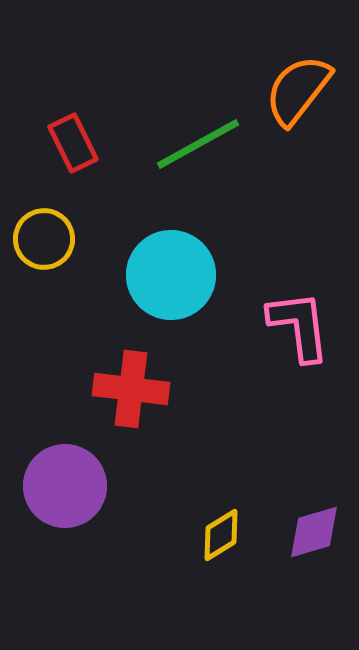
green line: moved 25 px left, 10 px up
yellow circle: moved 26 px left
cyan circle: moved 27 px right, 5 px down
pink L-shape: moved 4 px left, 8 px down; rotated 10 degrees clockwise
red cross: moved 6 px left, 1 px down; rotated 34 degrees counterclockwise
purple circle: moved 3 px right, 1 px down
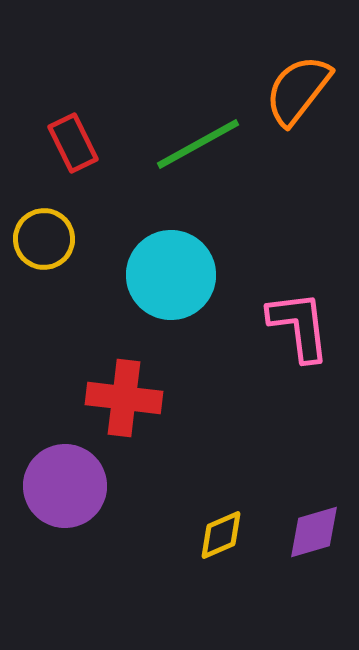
red cross: moved 7 px left, 9 px down
yellow diamond: rotated 8 degrees clockwise
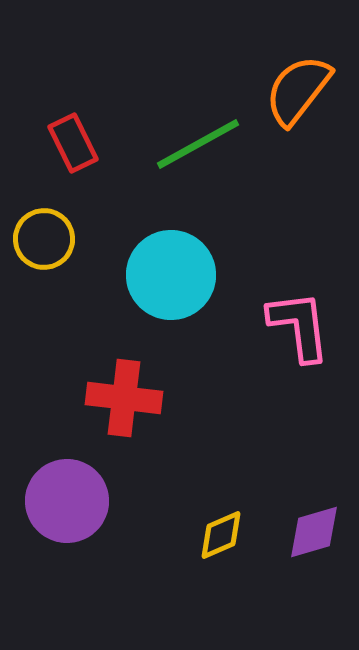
purple circle: moved 2 px right, 15 px down
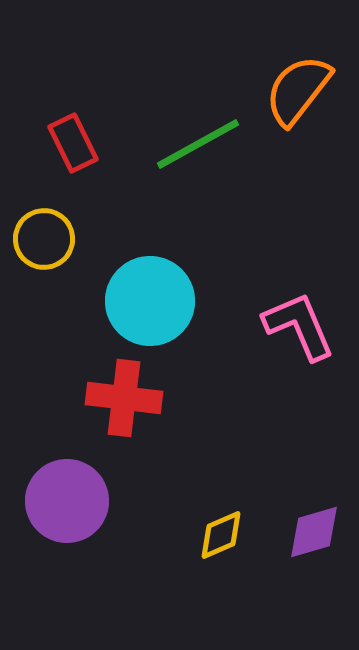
cyan circle: moved 21 px left, 26 px down
pink L-shape: rotated 16 degrees counterclockwise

**DIRECTIVE:** Copy every line of the records word for word, leaving out the pictures.

**WRITTEN SOLUTION:**
green line: moved 25 px left, 10 px up
yellow circle: moved 26 px left
cyan circle: moved 27 px right, 5 px down
pink L-shape: moved 4 px left, 8 px down; rotated 10 degrees clockwise
red cross: moved 6 px left, 1 px down; rotated 34 degrees counterclockwise
purple circle: moved 3 px right, 1 px down
red cross: moved 7 px left, 9 px down
yellow diamond: rotated 8 degrees clockwise
purple circle: moved 2 px right, 15 px down
cyan circle: moved 21 px left, 26 px down
pink L-shape: rotated 16 degrees counterclockwise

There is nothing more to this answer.